● Data records
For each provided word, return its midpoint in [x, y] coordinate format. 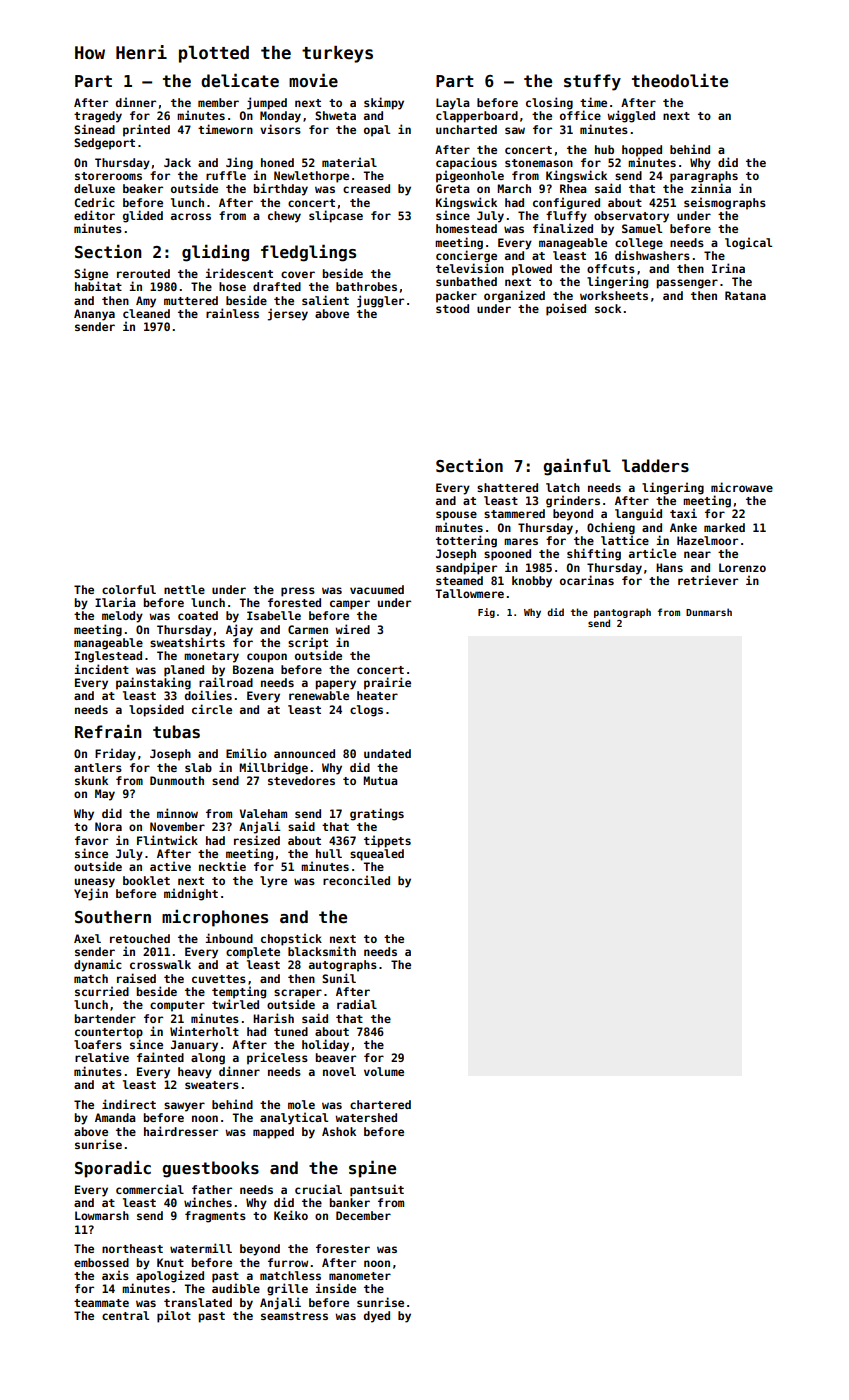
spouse [456, 516]
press [298, 592]
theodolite [680, 80]
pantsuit [377, 1190]
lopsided [156, 710]
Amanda [115, 1117]
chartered [380, 1104]
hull [329, 853]
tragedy [98, 117]
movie [313, 80]
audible [236, 1288]
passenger [687, 284]
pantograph [622, 613]
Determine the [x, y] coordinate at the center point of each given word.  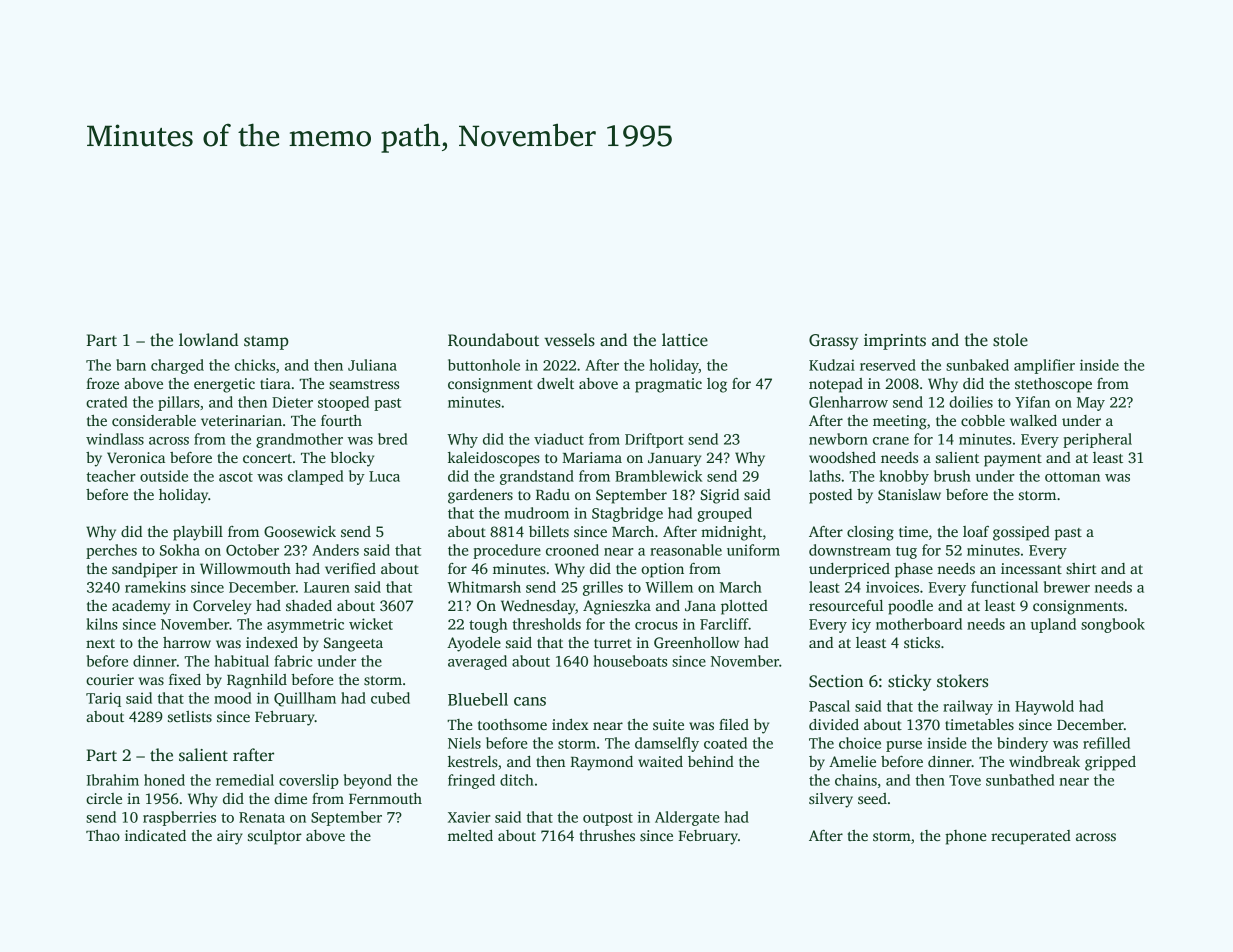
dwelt [555, 383]
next [100, 643]
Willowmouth [245, 568]
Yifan [1032, 402]
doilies [971, 402]
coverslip [309, 781]
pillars [179, 403]
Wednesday [538, 607]
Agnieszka [617, 607]
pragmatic [668, 385]
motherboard [919, 624]
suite [668, 724]
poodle [910, 607]
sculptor [275, 837]
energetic [224, 385]
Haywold [1044, 707]
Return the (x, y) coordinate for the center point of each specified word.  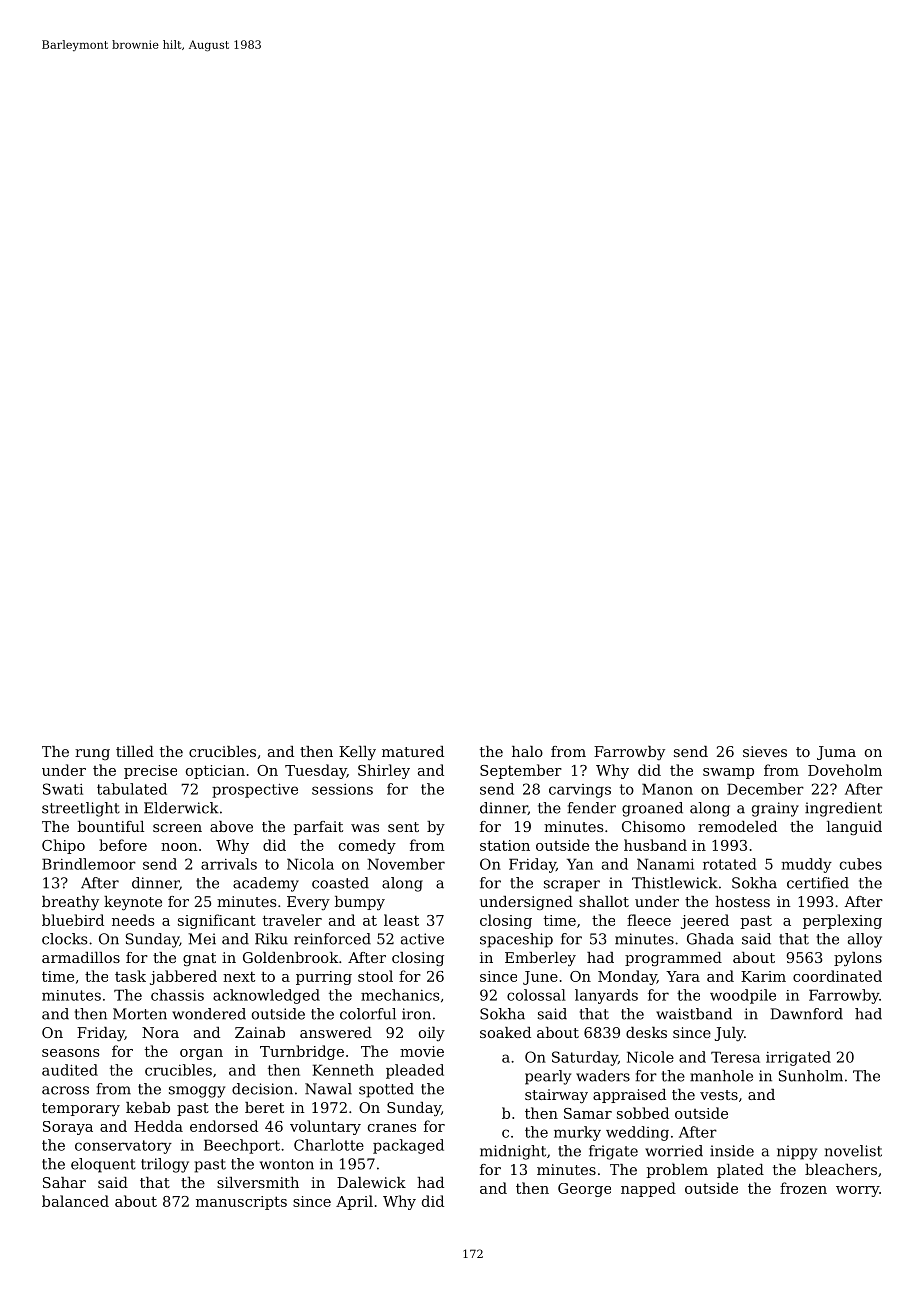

● Task brief
Render all of the material above as a numbered list, skipping any blank lines. Leave the pictures out.

● Problem solution
1. For each provided word, return its midpoint in [x, y] coordinate format. 
2. spouse [456, 516]
3. press [298, 592]
4. theodolite [680, 80]
5. pantsuit [377, 1190]
6. lopsided [156, 710]
7. Amanda [115, 1117]
8. chartered [380, 1104]
9. hull [329, 853]
10. tragedy [98, 117]
11. movie [313, 80]
12. audible [236, 1288]
13. passenger [687, 284]
14. pantograph [622, 613]
15. Determine the [x, y] coordinate at the center point of each given word.  
16. dwelt [555, 383]
17. next [100, 643]
18. Willowmouth [245, 568]
19. Yifan [1032, 402]
20. doilies [971, 402]
21. coverslip [309, 781]
22. pillars [179, 403]
23. Wednesday [538, 607]
24. Agnieszka [617, 607]
25. pragmatic [668, 385]
26. motherboard [919, 624]
27. suite [668, 724]
28. poodle [910, 607]
29. sculptor [275, 837]
30. energetic [224, 385]
31. Haywold [1044, 707]
32. Return the (x, y) coordinate for the center point of each specified word.  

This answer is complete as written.